WHAT IS EXPECTED
Reproduce the line that holds "size,Sanduhr (weiß),(501 261),,(369" together with all the lines after it up to the end of the entries.

--------------------

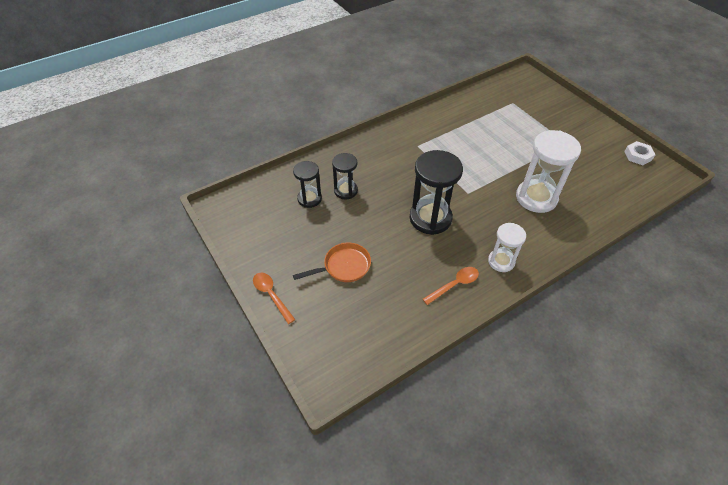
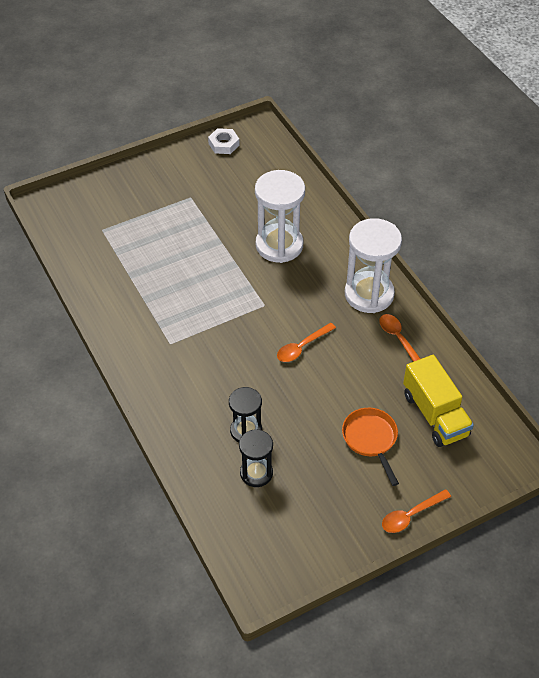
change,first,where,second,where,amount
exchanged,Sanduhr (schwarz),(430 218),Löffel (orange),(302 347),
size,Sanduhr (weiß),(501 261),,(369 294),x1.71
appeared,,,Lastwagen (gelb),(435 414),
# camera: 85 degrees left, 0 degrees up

--------------------

TASK ANSWER
size,Sanduhr (weiß),(501 261),,(369 294),x1.71
appeared,,,Lastwagen (gelb),(435 414),
# camera: 85 degrees left, 0 degrees up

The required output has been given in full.